**WORK TO COMPLETE**
A word-for-word copy of the lines below, starting at the line with "SW102: button (GND, N004)" and ending at the last one, is what you should give. Omit every picture.
(SOURCE RECORDS begins)
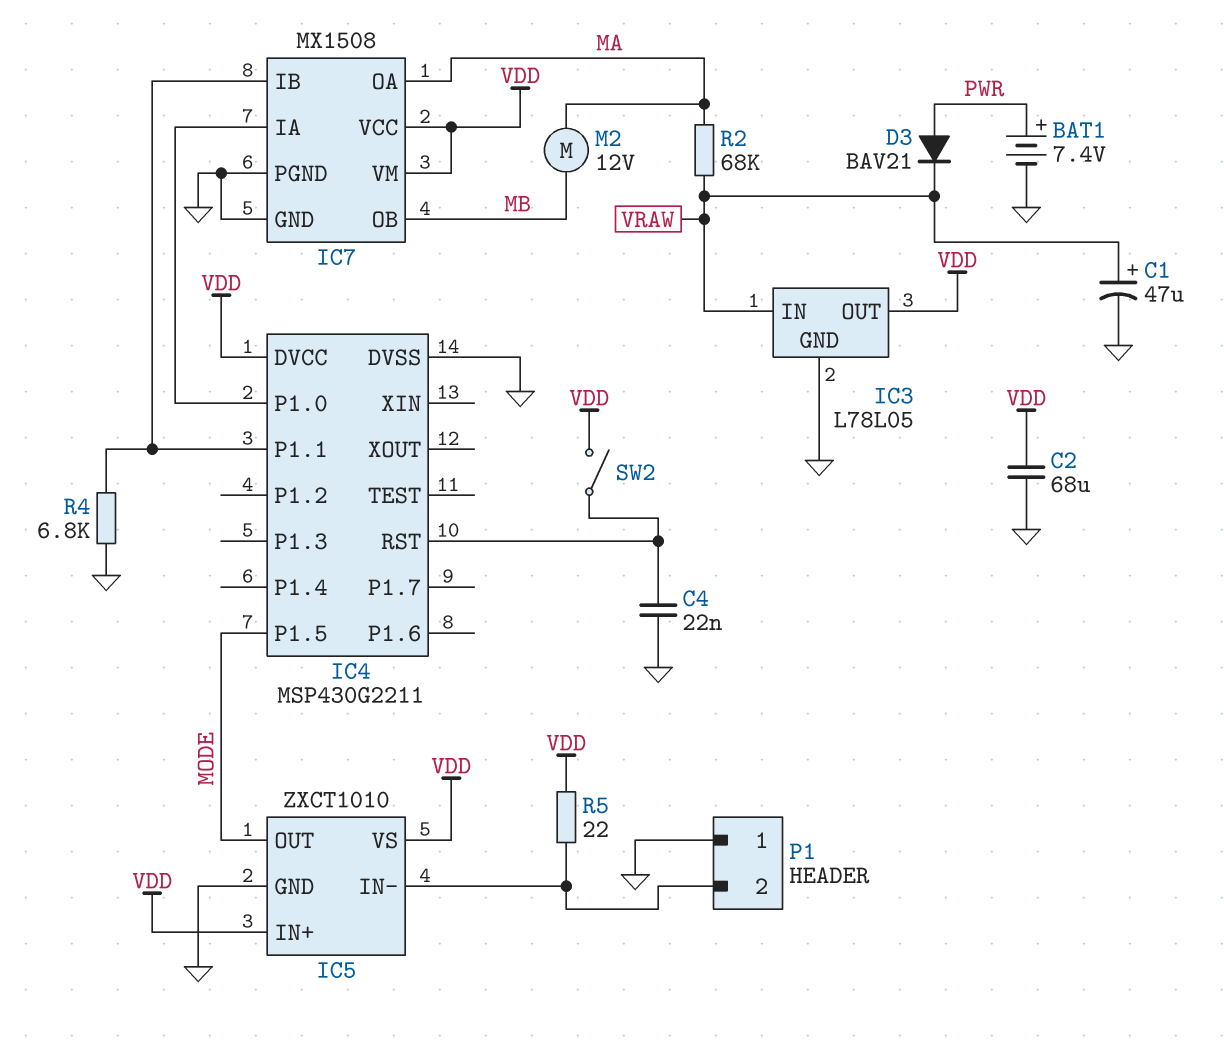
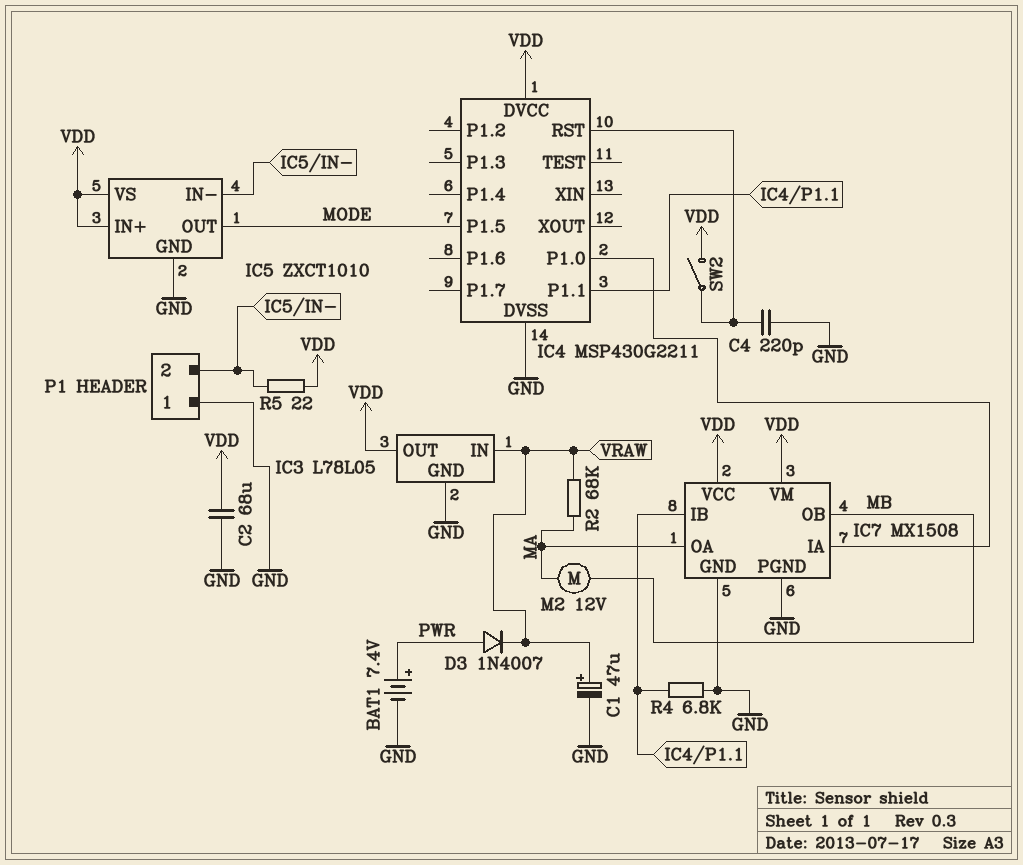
C4: 22nF (GND, IC4/RST) -> 220pF (GND, IC4/RST)
D3: diode BAV21 (A PWR, K VRAW) -> diode 1N4007 (A PWR, K VRAW)

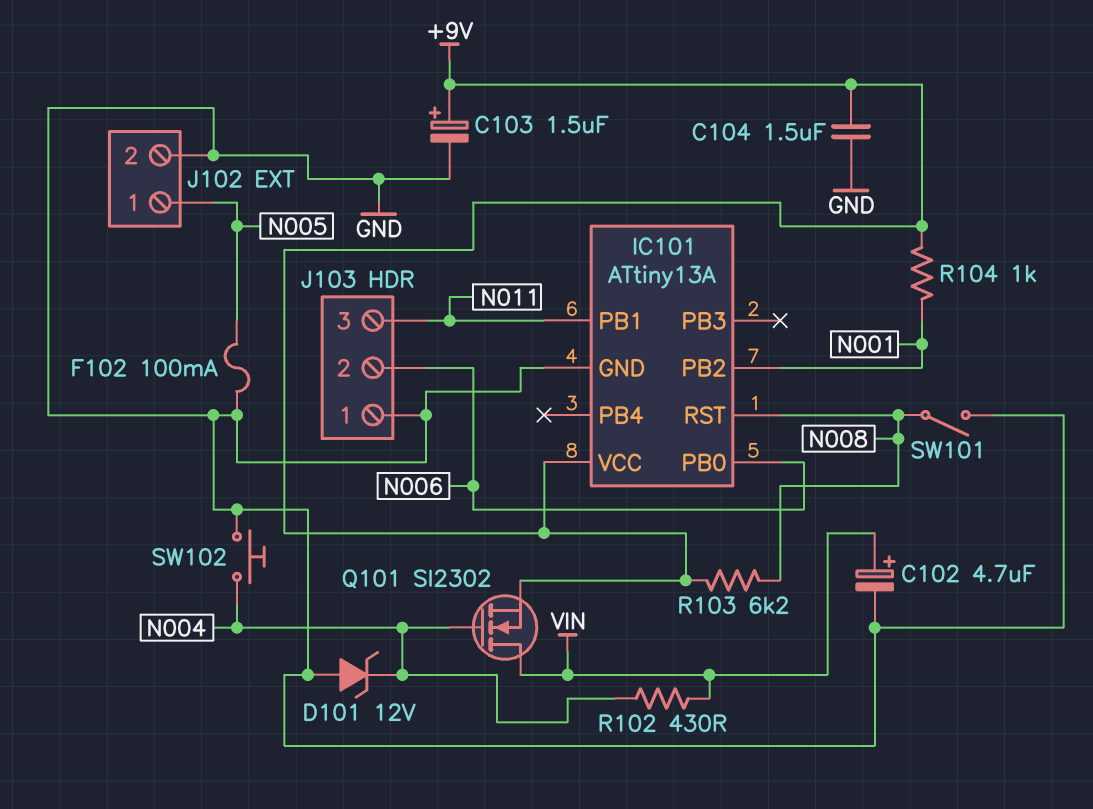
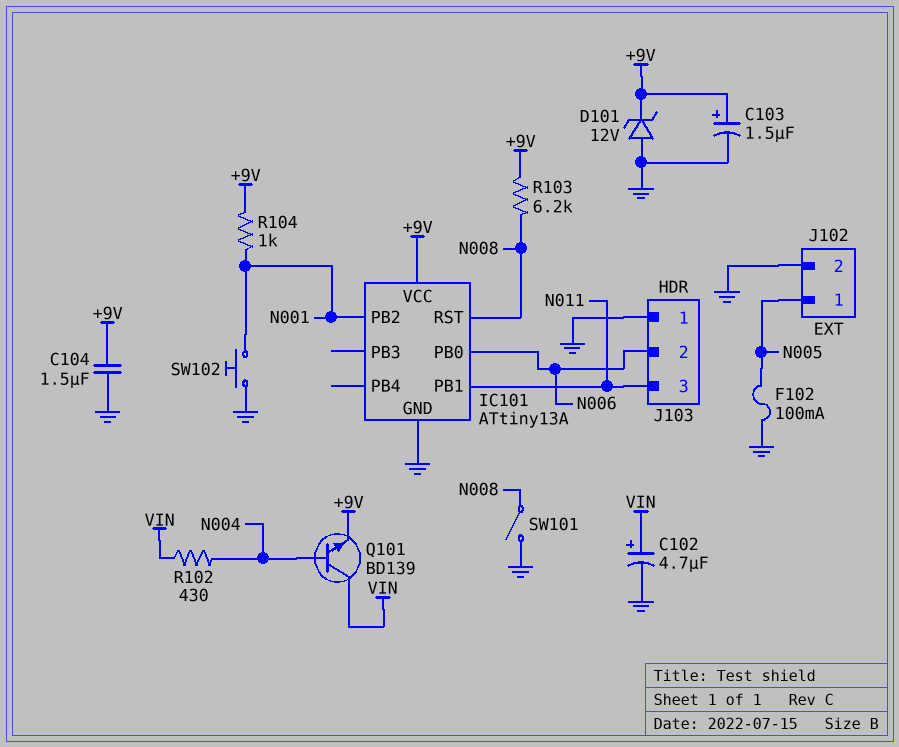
D101: zener 12V (A GND, K N004) -> zener 12V (A GND, K +9V)
Q101: NMOS SI2302 (G N004, D VIN, S +9V) -> NPN BD139 (B N004, C VIN, E +9V)
SW102: button (GND, N004) -> button (GND, N001)

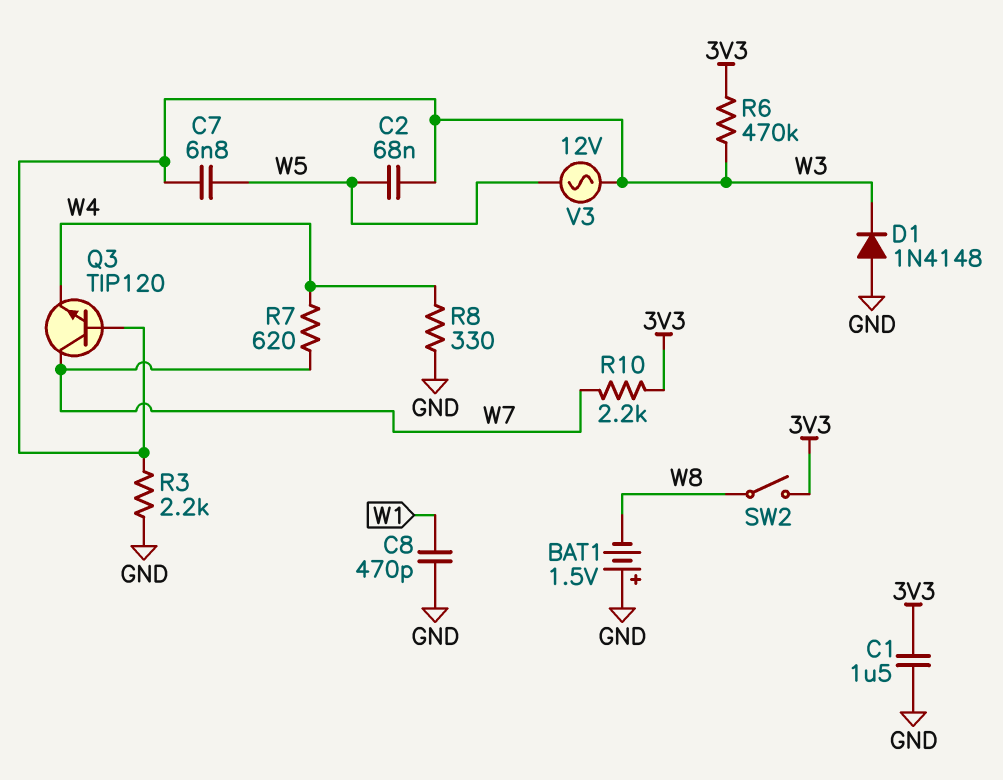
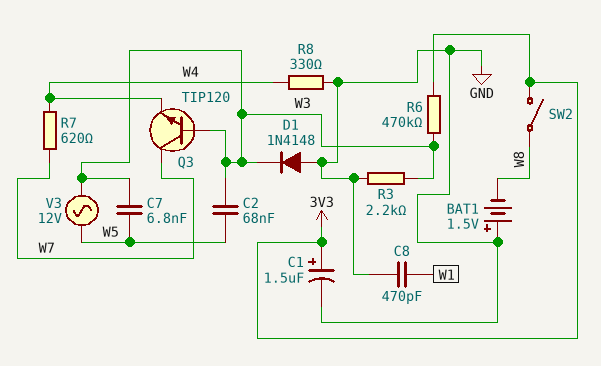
C1: 1.5uF (3V3, GND) -> 1.5uF (plus 3V3, minus GND)
R10: 2.2k (3V3, W7) -> none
(SOURCE RECORDS ends)
**RESULT OF THIS TASK**
SW102: button (GND, N004) -> button (GND, N001)

C1: 1.5uF (3V3, GND) -> 1.5uF (plus 3V3, minus GND)
R10: 2.2k (3V3, W7) -> none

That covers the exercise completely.